Reproduce exactly the section that begins at the line containing "Here is an image." and ends at the line containing "mask necrosis or debris Return masks as SVG.", both lines included; omit all other lines.

- Provided records:

-- begin --

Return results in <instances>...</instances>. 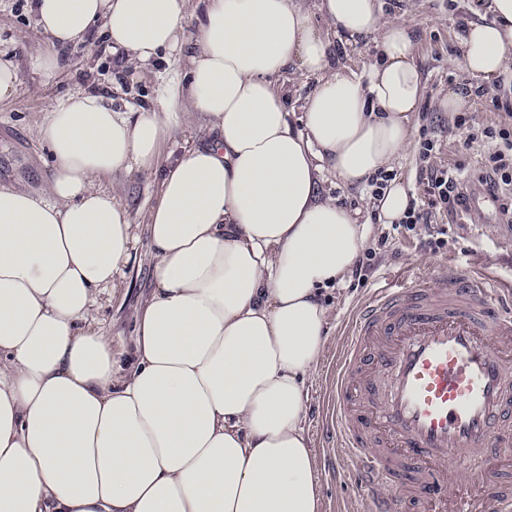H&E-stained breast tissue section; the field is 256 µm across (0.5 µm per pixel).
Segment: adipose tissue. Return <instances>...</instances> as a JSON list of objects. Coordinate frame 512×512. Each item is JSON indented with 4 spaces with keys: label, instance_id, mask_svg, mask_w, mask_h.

-- end --
-- begin --

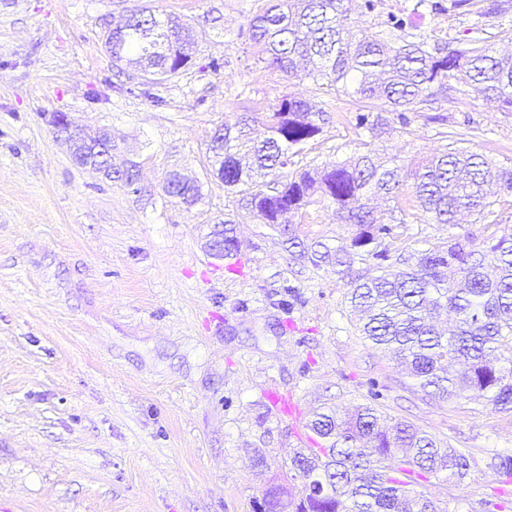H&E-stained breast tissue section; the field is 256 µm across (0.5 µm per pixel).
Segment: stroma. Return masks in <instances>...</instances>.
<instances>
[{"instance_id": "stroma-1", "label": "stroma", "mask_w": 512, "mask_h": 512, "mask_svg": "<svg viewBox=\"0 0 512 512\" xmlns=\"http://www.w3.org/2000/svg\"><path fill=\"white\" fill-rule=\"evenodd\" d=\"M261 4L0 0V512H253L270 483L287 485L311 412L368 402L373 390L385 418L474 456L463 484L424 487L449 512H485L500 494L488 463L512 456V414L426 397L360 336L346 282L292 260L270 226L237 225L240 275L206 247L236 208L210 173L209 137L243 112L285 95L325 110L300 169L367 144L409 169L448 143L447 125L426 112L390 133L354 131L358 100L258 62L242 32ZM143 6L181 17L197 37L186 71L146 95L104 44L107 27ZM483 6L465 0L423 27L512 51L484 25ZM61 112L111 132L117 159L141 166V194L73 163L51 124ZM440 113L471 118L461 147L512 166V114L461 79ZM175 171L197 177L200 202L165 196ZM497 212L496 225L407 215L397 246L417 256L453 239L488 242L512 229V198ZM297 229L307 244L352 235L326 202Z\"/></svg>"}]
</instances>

-- end --
-- begin --

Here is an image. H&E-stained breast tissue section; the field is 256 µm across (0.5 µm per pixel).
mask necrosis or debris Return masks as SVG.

-- end --

- Task solution:
Here is an image. H&E-stained breast tissue section; the field is 256 µm across (0.5 µm per pixel).
mask necrosis or debris Return masks as SVG.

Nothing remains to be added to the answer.